- [About this exercise]:
Total the lines of the listing below that hold the word "round". Output nothing except that number.

- [Exercise material]:
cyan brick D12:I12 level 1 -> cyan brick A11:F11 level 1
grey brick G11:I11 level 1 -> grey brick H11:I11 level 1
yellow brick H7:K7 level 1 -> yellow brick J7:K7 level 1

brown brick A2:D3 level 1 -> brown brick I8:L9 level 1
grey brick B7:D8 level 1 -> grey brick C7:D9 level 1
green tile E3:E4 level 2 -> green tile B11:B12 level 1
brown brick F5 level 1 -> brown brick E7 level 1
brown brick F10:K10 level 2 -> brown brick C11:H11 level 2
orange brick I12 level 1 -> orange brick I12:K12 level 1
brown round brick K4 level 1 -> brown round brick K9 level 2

==

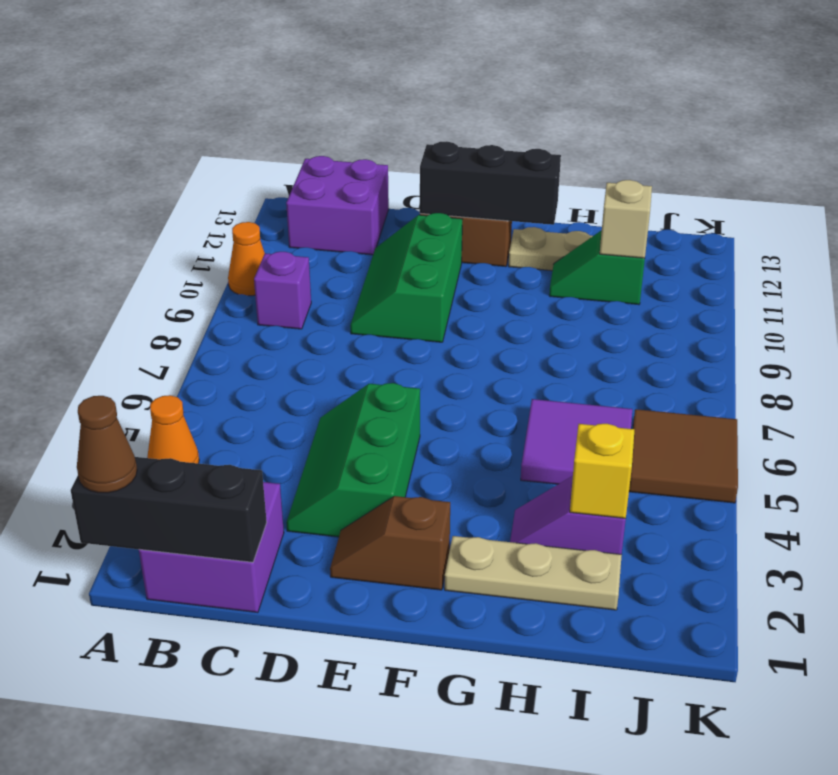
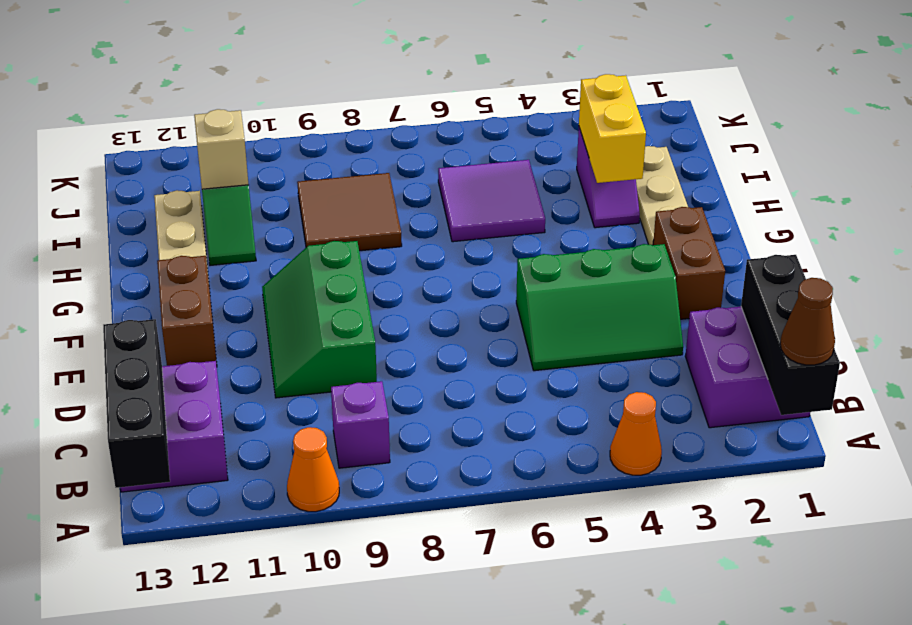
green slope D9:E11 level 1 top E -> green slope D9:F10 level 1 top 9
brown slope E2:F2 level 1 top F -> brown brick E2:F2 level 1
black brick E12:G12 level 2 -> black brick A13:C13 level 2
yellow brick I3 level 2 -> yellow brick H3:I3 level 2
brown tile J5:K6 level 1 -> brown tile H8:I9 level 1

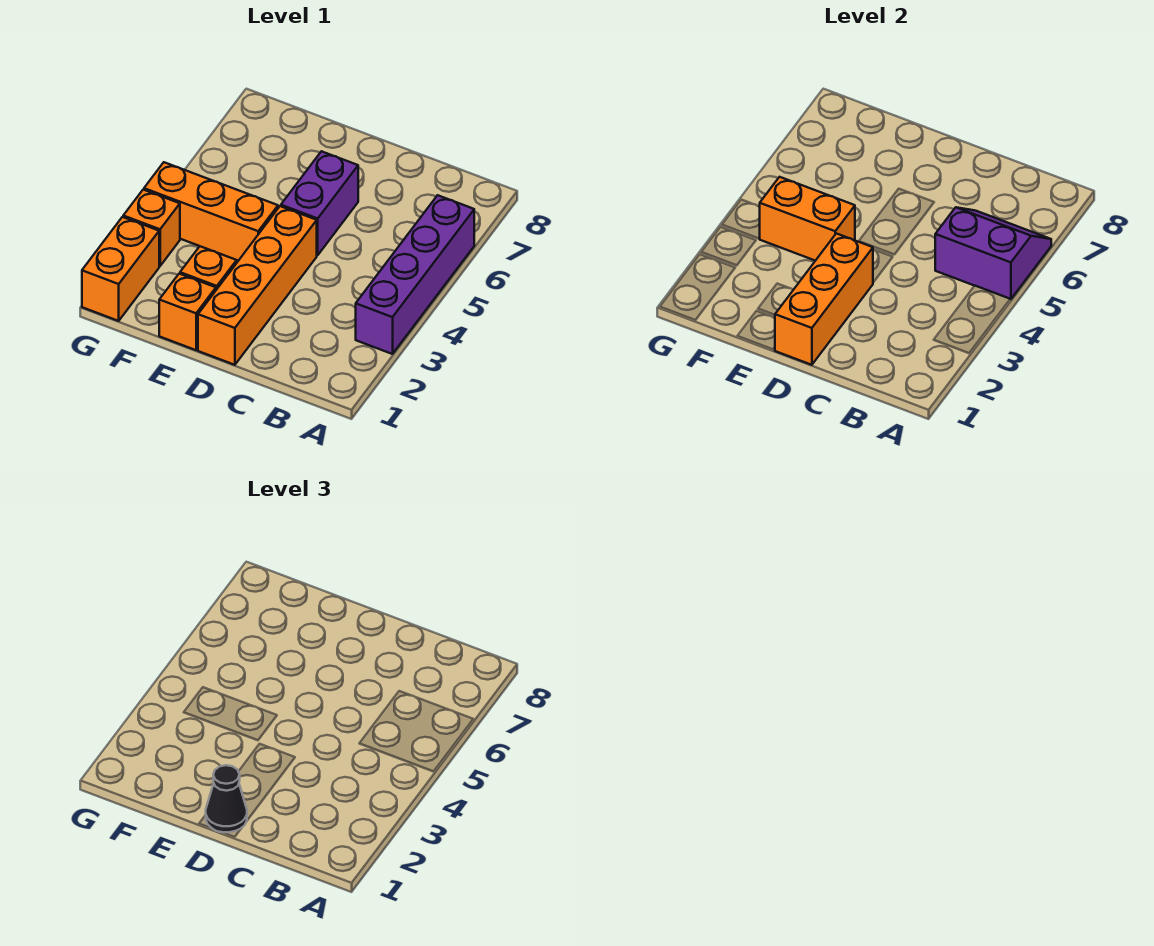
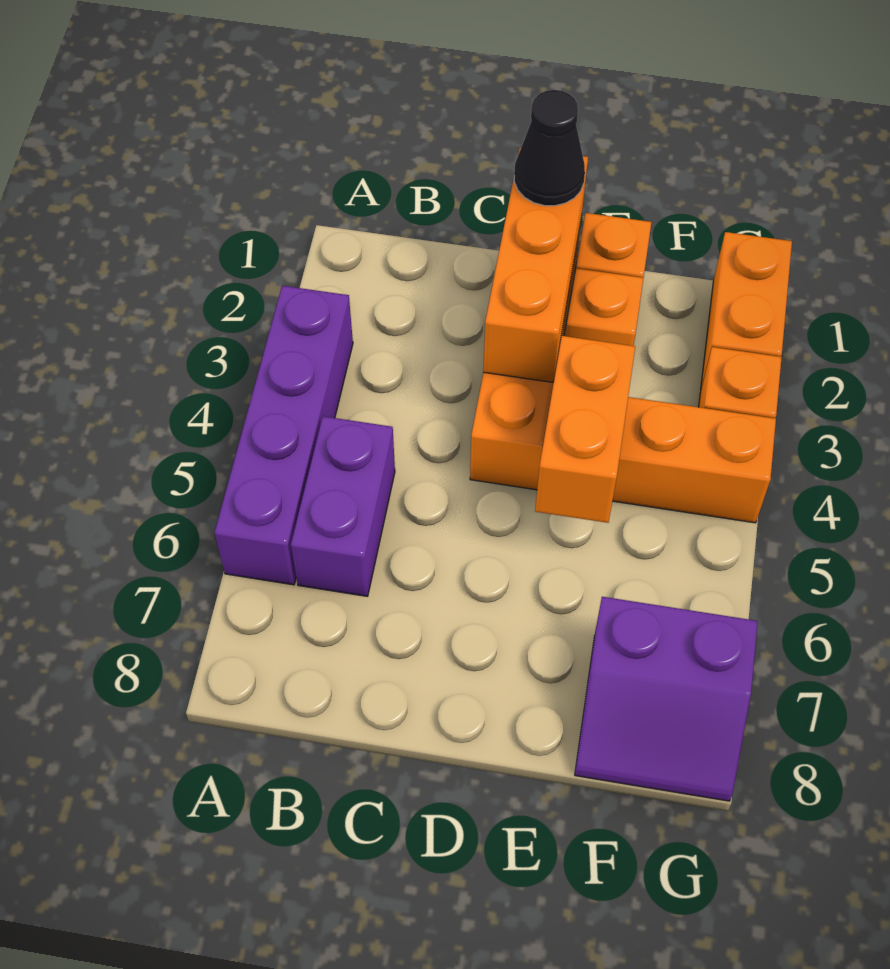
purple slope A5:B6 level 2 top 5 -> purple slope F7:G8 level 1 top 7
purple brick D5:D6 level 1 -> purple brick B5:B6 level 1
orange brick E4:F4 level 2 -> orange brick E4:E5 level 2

==

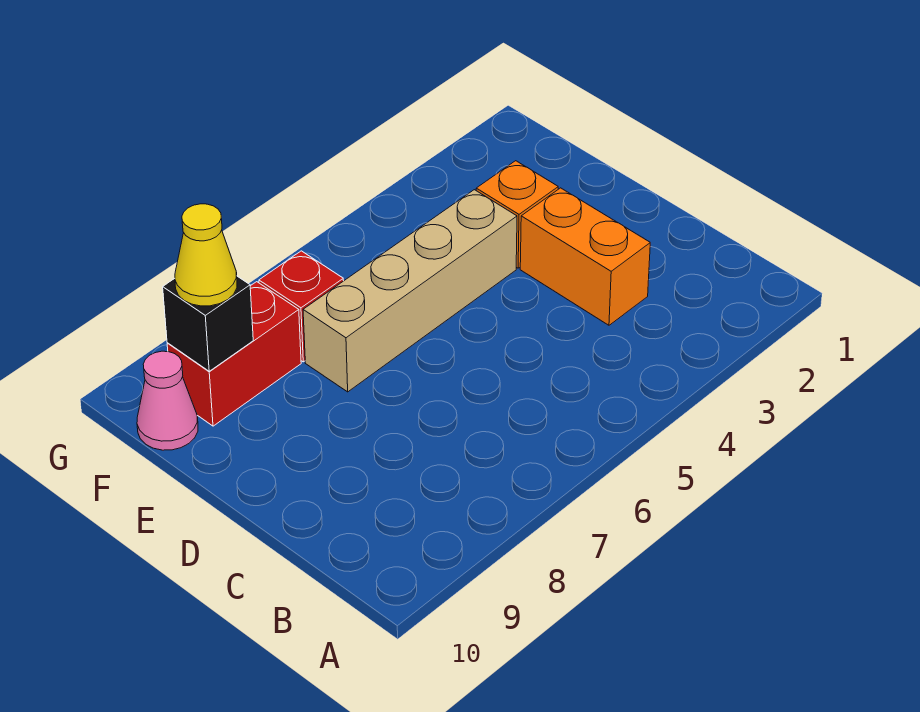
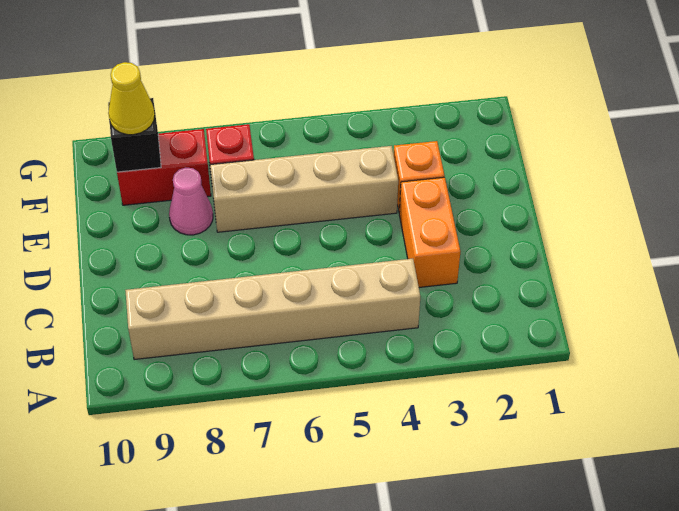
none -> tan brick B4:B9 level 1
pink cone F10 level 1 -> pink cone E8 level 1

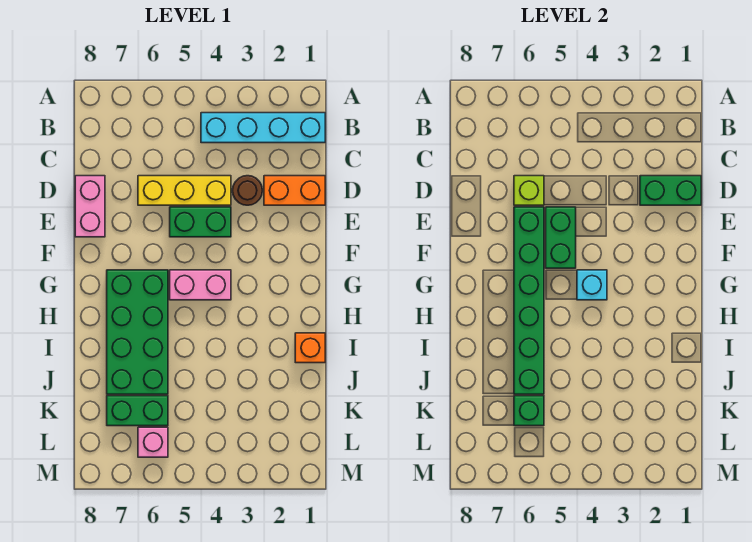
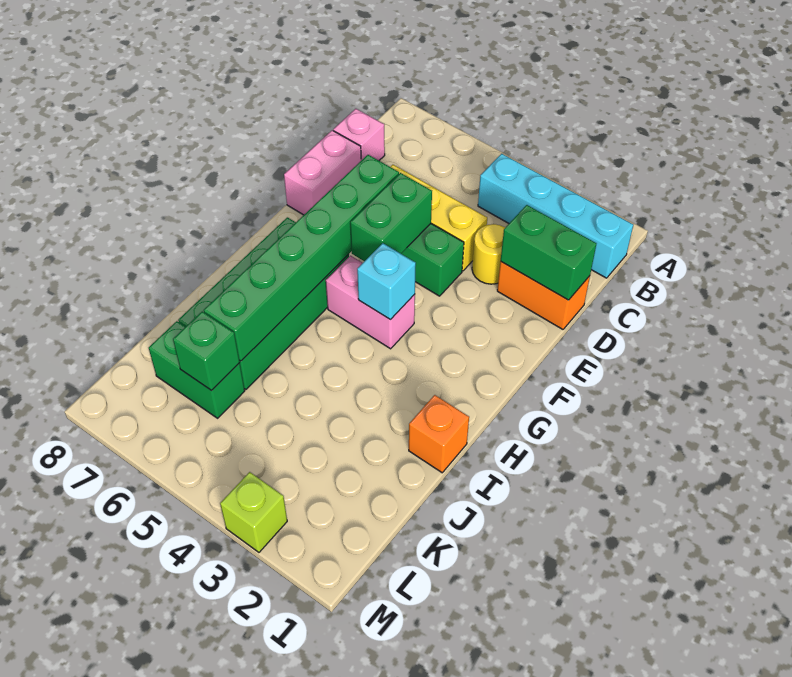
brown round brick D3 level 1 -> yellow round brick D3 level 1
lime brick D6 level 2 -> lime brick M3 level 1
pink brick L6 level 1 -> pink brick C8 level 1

- [Result]:
2